_RAW DATA_.
----------------------------------------
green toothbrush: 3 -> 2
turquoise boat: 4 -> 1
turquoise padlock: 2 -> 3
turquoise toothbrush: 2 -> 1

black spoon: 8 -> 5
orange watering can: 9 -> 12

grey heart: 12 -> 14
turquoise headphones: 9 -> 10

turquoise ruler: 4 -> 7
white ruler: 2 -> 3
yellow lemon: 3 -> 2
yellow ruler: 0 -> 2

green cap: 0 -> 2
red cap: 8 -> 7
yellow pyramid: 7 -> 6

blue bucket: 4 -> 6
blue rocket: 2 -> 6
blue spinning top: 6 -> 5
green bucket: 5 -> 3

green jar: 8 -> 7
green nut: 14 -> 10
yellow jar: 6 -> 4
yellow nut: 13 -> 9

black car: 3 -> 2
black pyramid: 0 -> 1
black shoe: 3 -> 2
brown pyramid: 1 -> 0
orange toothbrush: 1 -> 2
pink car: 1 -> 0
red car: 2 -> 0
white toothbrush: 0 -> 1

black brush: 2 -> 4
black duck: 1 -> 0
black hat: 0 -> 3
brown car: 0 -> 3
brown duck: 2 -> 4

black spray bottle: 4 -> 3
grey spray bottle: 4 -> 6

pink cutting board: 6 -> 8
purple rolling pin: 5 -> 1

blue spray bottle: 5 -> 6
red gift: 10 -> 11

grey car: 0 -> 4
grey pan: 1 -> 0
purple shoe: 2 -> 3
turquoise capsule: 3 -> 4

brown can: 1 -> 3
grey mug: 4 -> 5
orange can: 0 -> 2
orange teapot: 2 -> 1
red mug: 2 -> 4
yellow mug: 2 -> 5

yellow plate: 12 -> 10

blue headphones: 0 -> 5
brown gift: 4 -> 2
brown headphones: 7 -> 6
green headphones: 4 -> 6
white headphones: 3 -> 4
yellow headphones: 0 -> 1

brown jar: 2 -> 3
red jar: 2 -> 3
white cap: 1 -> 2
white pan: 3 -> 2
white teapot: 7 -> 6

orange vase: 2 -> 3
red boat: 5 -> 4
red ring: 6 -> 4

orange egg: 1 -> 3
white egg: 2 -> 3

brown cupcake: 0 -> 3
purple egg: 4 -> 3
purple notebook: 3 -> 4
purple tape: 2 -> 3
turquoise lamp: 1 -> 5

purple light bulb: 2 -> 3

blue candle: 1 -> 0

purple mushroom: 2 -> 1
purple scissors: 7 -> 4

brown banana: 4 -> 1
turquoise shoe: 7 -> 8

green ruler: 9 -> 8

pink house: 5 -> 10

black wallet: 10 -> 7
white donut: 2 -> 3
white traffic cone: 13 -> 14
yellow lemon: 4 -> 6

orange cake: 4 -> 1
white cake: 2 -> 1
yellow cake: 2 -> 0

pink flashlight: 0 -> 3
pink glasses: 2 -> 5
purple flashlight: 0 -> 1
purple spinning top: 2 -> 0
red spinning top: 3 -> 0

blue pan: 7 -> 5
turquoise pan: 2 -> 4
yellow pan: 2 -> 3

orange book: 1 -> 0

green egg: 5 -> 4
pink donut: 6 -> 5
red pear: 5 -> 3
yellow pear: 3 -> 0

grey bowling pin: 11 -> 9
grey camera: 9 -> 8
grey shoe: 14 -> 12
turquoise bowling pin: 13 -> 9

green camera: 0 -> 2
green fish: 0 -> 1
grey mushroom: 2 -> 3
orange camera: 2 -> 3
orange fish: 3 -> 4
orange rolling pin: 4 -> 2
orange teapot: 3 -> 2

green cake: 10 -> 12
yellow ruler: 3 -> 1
----------------------------------------
_WORK TASK_.
Line count for "camera": count the lines in the records above that contain this word, and write only the number.

_SOLVED EXERCISE_.
3